»»

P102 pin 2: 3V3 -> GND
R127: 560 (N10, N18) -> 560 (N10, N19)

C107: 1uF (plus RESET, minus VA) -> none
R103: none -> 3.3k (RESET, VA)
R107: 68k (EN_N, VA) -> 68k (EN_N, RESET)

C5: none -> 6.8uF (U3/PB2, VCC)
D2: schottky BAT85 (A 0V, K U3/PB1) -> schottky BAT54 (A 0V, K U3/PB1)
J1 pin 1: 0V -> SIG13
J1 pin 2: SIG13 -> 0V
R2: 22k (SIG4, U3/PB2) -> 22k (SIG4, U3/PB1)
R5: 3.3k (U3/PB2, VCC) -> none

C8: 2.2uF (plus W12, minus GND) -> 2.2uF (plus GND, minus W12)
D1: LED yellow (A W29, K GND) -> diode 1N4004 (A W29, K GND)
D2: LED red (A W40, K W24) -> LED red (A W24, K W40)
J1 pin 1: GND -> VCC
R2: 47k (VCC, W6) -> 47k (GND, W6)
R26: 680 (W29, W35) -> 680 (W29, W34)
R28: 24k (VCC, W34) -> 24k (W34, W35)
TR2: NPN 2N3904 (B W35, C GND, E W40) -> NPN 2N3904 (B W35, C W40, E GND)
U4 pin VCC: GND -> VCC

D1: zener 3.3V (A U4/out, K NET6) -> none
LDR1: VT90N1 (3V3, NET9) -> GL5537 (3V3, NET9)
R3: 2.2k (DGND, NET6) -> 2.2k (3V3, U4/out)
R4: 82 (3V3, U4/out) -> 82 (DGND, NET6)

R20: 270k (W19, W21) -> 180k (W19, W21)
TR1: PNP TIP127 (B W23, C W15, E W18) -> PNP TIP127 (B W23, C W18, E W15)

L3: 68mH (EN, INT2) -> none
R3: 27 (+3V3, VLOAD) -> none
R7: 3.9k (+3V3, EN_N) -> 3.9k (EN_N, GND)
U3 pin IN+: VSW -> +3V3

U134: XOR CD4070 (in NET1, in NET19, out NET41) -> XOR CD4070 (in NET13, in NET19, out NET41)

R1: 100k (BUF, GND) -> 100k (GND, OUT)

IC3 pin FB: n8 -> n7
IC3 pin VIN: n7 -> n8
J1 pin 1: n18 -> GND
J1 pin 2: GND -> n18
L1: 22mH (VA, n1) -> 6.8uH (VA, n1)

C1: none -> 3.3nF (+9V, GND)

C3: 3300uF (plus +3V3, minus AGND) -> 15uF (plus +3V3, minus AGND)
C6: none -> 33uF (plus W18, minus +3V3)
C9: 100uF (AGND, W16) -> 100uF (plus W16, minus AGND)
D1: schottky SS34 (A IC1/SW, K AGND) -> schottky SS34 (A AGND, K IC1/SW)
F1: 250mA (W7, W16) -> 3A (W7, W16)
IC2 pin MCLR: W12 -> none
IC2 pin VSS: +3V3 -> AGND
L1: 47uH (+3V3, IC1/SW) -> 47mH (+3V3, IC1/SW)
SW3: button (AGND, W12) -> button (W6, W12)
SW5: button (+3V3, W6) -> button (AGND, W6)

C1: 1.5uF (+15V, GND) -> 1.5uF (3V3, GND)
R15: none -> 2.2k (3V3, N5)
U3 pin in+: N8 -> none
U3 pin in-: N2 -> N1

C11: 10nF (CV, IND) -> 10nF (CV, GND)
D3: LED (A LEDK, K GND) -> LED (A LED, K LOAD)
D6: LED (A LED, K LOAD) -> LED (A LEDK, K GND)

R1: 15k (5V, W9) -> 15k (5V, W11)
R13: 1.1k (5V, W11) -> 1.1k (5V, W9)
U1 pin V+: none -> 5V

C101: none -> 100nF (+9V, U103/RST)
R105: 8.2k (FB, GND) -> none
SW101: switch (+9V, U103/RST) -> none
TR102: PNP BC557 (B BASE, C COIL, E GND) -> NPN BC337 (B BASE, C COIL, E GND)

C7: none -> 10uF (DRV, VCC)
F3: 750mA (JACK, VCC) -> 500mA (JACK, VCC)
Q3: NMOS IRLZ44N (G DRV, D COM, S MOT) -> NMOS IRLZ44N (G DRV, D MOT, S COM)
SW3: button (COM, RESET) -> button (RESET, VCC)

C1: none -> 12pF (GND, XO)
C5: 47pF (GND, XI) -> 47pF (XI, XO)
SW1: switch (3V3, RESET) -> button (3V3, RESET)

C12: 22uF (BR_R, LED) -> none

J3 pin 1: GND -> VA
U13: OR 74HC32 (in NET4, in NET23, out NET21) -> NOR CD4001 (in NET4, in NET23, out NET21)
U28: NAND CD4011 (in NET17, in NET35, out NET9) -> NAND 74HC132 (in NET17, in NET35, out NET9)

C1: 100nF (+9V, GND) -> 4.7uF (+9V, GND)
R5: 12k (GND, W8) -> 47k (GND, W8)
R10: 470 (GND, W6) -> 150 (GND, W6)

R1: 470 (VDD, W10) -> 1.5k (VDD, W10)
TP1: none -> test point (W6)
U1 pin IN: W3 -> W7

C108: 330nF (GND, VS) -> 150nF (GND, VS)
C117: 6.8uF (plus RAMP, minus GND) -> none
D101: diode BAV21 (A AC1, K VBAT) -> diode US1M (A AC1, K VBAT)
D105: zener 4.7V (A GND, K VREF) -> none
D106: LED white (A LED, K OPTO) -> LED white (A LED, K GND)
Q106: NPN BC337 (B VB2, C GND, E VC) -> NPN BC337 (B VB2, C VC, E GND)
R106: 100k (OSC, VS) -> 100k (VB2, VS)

««

What you should do: Each entry must be set down exactly as it appears.

Written reply:
P102 pin 2: 3V3 -> GND
R127: 560 (N10, N18) -> 560 (N10, N19)

C107: 1uF (plus RESET, minus VA) -> none
R103: none -> 3.3k (RESET, VA)
R107: 68k (EN_N, VA) -> 68k (EN_N, RESET)

C5: none -> 6.8uF (U3/PB2, VCC)
D2: schottky BAT85 (A 0V, K U3/PB1) -> schottky BAT54 (A 0V, K U3/PB1)
J1 pin 1: 0V -> SIG13
J1 pin 2: SIG13 -> 0V
R2: 22k (SIG4, U3/PB2) -> 22k (SIG4, U3/PB1)
R5: 3.3k (U3/PB2, VCC) -> none

C8: 2.2uF (plus W12, minus GND) -> 2.2uF (plus GND, minus W12)
D1: LED yellow (A W29, K GND) -> diode 1N4004 (A W29, K GND)
D2: LED red (A W40, K W24) -> LED red (A W24, K W40)
J1 pin 1: GND -> VCC
R2: 47k (VCC, W6) -> 47k (GND, W6)
R26: 680 (W29, W35) -> 680 (W29, W34)
R28: 24k (VCC, W34) -> 24k (W34, W35)
TR2: NPN 2N3904 (B W35, C GND, E W40) -> NPN 2N3904 (B W35, C W40, E GND)
U4 pin VCC: GND -> VCC

D1: zener 3.3V (A U4/out, K NET6) -> none
LDR1: VT90N1 (3V3, NET9) -> GL5537 (3V3, NET9)
R3: 2.2k (DGND, NET6) -> 2.2k (3V3, U4/out)
R4: 82 (3V3, U4/out) -> 82 (DGND, NET6)

R20: 270k (W19, W21) -> 180k (W19, W21)
TR1: PNP TIP127 (B W23, C W15, E W18) -> PNP TIP127 (B W23, C W18, E W15)

L3: 68mH (EN, INT2) -> none
R3: 27 (+3V3, VLOAD) -> none
R7: 3.9k (+3V3, EN_N) -> 3.9k (EN_N, GND)
U3 pin IN+: VSW -> +3V3

U134: XOR CD4070 (in NET1, in NET19, out NET41) -> XOR CD4070 (in NET13, in NET19, out NET41)

R1: 100k (BUF, GND) -> 100k (GND, OUT)

IC3 pin FB: n8 -> n7
IC3 pin VIN: n7 -> n8
J1 pin 1: n18 -> GND
J1 pin 2: GND -> n18
L1: 22mH (VA, n1) -> 6.8uH (VA, n1)

C1: none -> 3.3nF (+9V, GND)

C3: 3300uF (plus +3V3, minus AGND) -> 15uF (plus +3V3, minus AGND)
C6: none -> 33uF (plus W18, minus +3V3)
C9: 100uF (AGND, W16) -> 100uF (plus W16, minus AGND)
D1: schottky SS34 (A IC1/SW, K AGND) -> schottky SS34 (A AGND, K IC1/SW)
F1: 250mA (W7, W16) -> 3A (W7, W16)
IC2 pin MCLR: W12 -> none
IC2 pin VSS: +3V3 -> AGND
L1: 47uH (+3V3, IC1/SW) -> 47mH (+3V3, IC1/SW)
SW3: button (AGND, W12) -> button (W6, W12)
SW5: button (+3V3, W6) -> button (AGND, W6)

C1: 1.5uF (+15V, GND) -> 1.5uF (3V3, GND)
R15: none -> 2.2k (3V3, N5)
U3 pin in+: N8 -> none
U3 pin in-: N2 -> N1

C11: 10nF (CV, IND) -> 10nF (CV, GND)
D3: LED (A LEDK, K GND) -> LED (A LED, K LOAD)
D6: LED (A LED, K LOAD) -> LED (A LEDK, K GND)

R1: 15k (5V, W9) -> 15k (5V, W11)
R13: 1.1k (5V, W11) -> 1.1k (5V, W9)
U1 pin V+: none -> 5V

C101: none -> 100nF (+9V, U103/RST)
R105: 8.2k (FB, GND) -> none
SW101: switch (+9V, U103/RST) -> none
TR102: PNP BC557 (B BASE, C COIL, E GND) -> NPN BC337 (B BASE, C COIL, E GND)

C7: none -> 10uF (DRV, VCC)
F3: 750mA (JACK, VCC) -> 500mA (JACK, VCC)
Q3: NMOS IRLZ44N (G DRV, D COM, S MOT) -> NMOS IRLZ44N (G DRV, D MOT, S COM)
SW3: button (COM, RESET) -> button (RESET, VCC)

C1: none -> 12pF (GND, XO)
C5: 47pF (GND, XI) -> 47pF (XI, XO)
SW1: switch (3V3, RESET) -> button (3V3, RESET)

C12: 22uF (BR_R, LED) -> none

J3 pin 1: GND -> VA
U13: OR 74HC32 (in NET4, in NET23, out NET21) -> NOR CD4001 (in NET4, in NET23, out NET21)
U28: NAND CD4011 (in NET17, in NET35, out NET9) -> NAND 74HC132 (in NET17, in NET35, out NET9)

C1: 100nF (+9V, GND) -> 4.7uF (+9V, GND)
R5: 12k (GND, W8) -> 47k (GND, W8)
R10: 470 (GND, W6) -> 150 (GND, W6)

R1: 470 (VDD, W10) -> 1.5k (VDD, W10)
TP1: none -> test point (W6)
U1 pin IN: W3 -> W7

C108: 330nF (GND, VS) -> 150nF (GND, VS)
C117: 6.8uF (plus RAMP, minus GND) -> none
D101: diode BAV21 (A AC1, K VBAT) -> diode US1M (A AC1, K VBAT)
D105: zener 4.7V (A GND, K VREF) -> none
D106: LED white (A LED, K OPTO) -> LED white (A LED, K GND)
Q106: NPN BC337 (B VB2, C GND, E VC) -> NPN BC337 (B VB2, C VC, E GND)
R106: 100k (OSC, VS) -> 100k (VB2, VS)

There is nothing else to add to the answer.